### Activity
Going through the entries below, copy out each line that contains "right".

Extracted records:
+---+
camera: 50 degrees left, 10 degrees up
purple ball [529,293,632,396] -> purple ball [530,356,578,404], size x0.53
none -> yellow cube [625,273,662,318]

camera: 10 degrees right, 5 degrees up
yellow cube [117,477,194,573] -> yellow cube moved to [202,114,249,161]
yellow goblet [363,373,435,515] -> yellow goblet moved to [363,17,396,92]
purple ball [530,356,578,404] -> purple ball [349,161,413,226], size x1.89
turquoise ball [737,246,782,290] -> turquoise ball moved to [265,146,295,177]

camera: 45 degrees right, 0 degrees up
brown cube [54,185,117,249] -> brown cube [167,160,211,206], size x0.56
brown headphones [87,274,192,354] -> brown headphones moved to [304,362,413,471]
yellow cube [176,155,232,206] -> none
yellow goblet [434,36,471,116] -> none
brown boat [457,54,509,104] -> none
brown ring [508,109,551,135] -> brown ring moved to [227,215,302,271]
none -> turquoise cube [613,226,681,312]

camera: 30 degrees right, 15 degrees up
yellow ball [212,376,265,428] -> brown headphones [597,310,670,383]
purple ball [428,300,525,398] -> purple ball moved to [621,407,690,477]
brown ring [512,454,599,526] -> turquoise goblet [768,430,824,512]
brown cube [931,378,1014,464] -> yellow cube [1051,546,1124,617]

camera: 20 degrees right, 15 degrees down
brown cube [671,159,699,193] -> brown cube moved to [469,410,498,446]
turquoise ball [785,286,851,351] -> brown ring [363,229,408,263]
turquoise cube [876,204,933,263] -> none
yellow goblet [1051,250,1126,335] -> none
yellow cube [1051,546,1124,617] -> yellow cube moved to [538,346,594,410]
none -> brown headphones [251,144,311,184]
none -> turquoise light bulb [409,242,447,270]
+---+
### Exercise solution
camera: 10 degrees right, 5 degrees up
camera: 45 degrees right, 0 degrees up
camera: 30 degrees right, 15 degrees up
camera: 20 degrees right, 15 degrees down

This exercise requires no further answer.